'''

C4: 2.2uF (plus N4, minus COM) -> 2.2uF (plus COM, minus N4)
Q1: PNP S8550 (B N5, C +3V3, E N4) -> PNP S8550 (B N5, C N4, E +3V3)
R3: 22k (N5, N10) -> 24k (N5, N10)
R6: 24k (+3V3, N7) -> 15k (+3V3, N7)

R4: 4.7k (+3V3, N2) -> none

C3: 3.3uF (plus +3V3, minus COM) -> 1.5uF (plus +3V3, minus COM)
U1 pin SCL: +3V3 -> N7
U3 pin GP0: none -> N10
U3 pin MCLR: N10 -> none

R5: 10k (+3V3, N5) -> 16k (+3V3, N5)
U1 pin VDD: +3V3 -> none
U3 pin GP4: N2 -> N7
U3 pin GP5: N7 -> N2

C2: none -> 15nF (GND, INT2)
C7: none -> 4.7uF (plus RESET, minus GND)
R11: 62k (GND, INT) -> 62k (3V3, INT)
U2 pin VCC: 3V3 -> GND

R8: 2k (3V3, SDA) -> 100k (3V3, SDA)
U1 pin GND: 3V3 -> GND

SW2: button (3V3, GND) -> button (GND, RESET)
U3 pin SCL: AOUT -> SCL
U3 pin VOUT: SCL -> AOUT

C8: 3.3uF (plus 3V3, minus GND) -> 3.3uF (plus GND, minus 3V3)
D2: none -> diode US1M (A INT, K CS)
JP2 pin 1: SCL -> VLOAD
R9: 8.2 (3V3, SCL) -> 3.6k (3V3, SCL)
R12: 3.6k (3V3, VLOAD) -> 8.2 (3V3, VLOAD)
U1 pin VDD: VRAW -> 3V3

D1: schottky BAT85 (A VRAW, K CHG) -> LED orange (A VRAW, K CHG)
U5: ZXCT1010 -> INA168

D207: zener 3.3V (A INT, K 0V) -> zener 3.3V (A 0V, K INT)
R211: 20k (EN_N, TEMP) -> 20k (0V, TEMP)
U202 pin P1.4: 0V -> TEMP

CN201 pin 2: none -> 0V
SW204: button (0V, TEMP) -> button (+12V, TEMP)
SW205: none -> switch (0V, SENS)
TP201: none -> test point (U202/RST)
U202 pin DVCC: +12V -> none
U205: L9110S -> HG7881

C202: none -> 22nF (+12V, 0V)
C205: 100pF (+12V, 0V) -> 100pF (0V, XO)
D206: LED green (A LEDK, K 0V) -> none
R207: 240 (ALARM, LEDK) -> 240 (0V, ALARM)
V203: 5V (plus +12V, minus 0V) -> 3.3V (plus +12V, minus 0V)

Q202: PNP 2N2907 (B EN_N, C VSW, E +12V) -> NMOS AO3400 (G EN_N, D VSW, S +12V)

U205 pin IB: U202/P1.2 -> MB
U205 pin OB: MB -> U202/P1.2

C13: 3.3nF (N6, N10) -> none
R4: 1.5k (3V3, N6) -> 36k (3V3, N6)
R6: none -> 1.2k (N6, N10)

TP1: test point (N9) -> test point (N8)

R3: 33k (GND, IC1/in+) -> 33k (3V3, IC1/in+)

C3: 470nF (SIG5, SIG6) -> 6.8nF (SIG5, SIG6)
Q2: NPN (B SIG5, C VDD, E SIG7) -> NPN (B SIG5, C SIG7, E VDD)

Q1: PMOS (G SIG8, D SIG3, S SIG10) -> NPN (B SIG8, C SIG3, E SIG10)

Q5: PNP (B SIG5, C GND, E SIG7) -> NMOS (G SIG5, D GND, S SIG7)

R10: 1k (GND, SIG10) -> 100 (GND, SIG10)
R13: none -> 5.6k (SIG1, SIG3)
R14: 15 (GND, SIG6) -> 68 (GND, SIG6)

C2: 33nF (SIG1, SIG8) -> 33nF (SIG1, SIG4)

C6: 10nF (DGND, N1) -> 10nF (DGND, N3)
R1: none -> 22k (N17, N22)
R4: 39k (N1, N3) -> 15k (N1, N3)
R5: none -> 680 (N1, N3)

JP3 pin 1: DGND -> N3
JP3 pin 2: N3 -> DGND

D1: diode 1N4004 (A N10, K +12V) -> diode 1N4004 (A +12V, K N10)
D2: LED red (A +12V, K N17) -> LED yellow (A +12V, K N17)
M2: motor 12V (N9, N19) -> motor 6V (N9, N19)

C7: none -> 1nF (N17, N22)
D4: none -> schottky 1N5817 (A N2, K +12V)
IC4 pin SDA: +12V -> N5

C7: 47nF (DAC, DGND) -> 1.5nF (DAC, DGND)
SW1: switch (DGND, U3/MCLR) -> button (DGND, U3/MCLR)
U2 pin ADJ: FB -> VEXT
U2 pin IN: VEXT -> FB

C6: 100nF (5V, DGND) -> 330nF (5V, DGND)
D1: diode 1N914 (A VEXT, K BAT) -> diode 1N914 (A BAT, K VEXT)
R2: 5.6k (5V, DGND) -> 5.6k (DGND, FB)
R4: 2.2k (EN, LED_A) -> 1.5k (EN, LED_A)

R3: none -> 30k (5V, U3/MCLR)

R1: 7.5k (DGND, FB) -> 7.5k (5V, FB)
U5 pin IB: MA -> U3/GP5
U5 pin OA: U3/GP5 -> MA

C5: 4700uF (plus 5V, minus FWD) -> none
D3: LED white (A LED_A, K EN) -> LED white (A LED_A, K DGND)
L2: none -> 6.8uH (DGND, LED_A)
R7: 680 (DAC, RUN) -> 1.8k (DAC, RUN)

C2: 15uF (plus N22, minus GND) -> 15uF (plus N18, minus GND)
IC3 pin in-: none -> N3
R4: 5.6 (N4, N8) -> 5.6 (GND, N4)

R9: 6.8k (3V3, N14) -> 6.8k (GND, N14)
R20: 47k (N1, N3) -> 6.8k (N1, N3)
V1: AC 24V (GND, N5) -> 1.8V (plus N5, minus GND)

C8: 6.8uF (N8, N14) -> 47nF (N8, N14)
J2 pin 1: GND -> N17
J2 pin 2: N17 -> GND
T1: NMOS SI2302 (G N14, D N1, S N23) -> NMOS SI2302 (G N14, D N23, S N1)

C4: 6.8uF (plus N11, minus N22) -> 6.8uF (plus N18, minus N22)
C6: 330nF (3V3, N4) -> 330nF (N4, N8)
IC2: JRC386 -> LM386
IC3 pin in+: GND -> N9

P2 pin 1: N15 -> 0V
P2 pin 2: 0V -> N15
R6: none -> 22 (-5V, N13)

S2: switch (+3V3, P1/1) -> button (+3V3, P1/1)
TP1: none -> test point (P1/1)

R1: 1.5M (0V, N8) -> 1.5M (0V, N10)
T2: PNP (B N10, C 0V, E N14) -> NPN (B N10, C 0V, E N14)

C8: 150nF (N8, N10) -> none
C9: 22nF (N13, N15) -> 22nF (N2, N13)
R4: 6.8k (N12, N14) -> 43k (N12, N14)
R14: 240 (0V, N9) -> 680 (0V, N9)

'''

§ Task to complete
In the listing above, please print only the lines from the first one to the line where "R4: 4.7k (+3V3, N2) -> none" appears, exactly as written, both of those lines included.

§ Problem solution
C4: 2.2uF (plus N4, minus COM) -> 2.2uF (plus COM, minus N4)
Q1: PNP S8550 (B N5, C +3V3, E N4) -> PNP S8550 (B N5, C N4, E +3V3)
R3: 22k (N5, N10) -> 24k (N5, N10)
R6: 24k (+3V3, N7) -> 15k (+3V3, N7)

R4: 4.7k (+3V3, N2) -> none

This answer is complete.